## [RECORDS SHOWN]
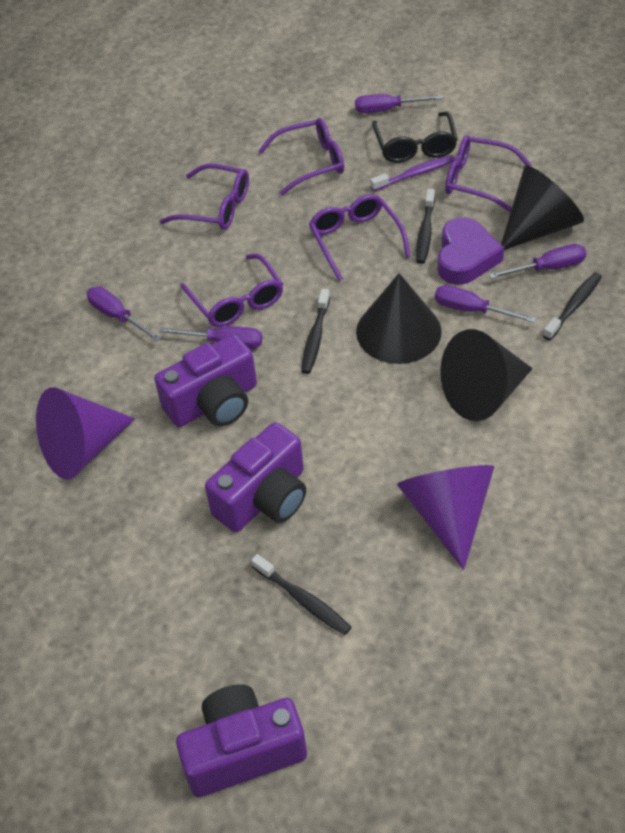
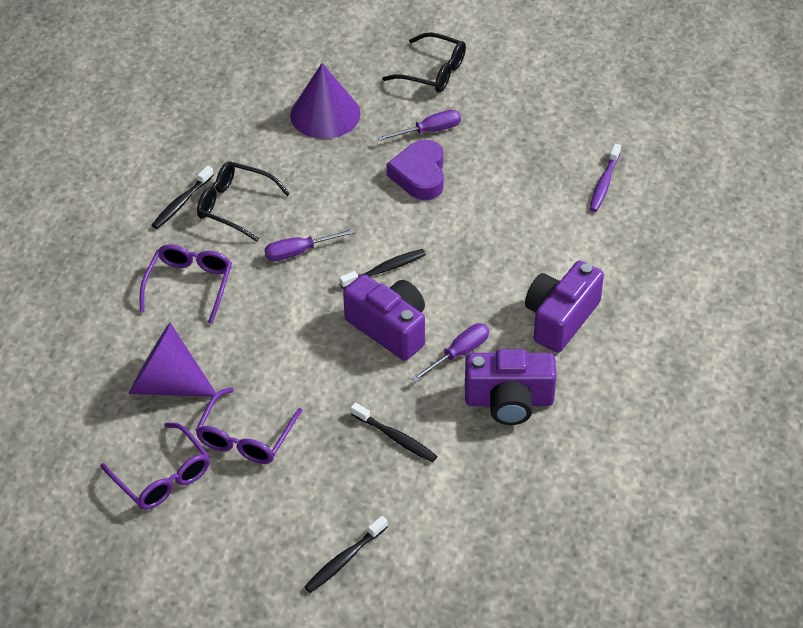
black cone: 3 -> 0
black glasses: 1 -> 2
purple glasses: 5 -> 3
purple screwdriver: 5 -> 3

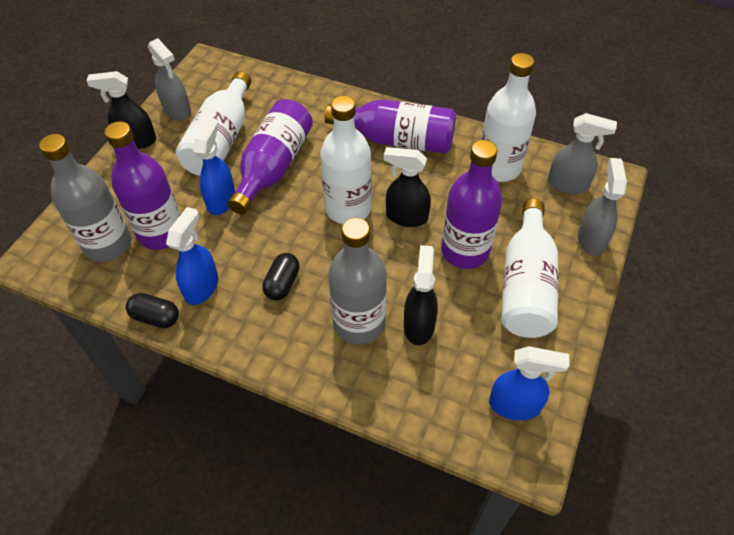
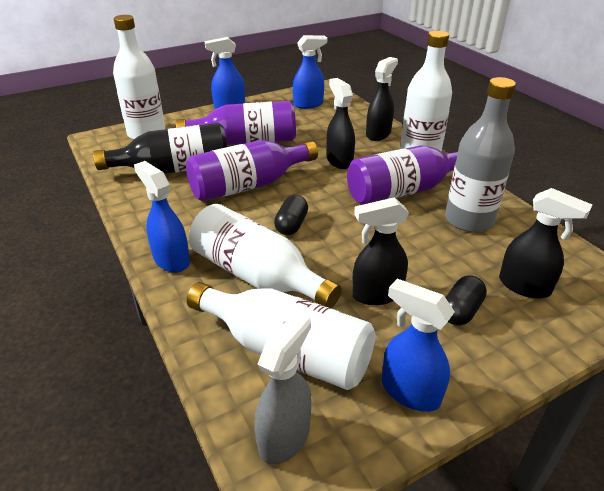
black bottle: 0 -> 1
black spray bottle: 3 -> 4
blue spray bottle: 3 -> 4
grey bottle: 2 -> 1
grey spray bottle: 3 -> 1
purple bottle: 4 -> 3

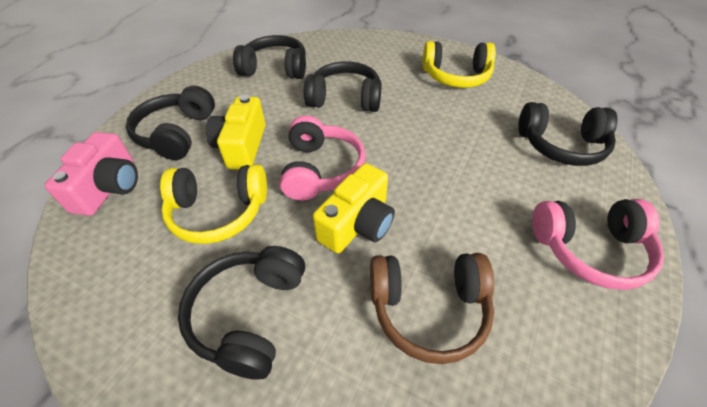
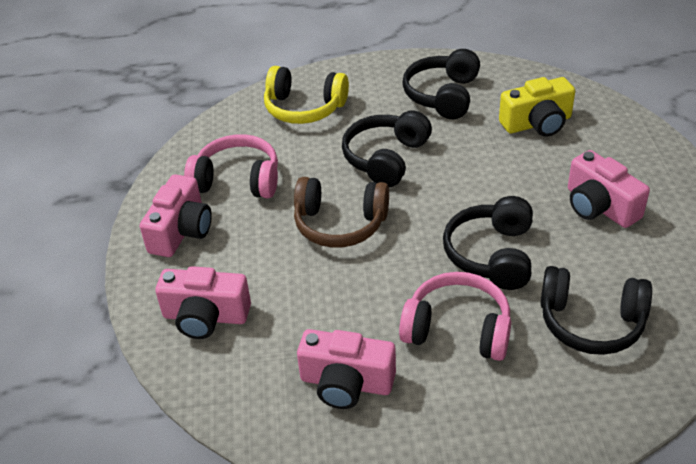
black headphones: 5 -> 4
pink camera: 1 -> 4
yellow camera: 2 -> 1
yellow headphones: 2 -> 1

## [TASK DETAILS]
Render the data above verbatim and without pictures.

## [EXPECTED ANSWER]
black cone: 3 -> 0
black glasses: 1 -> 2
purple glasses: 5 -> 3
purple screwdriver: 5 -> 3

black bottle: 0 -> 1
black spray bottle: 3 -> 4
blue spray bottle: 3 -> 4
grey bottle: 2 -> 1
grey spray bottle: 3 -> 1
purple bottle: 4 -> 3

black headphones: 5 -> 4
pink camera: 1 -> 4
yellow camera: 2 -> 1
yellow headphones: 2 -> 1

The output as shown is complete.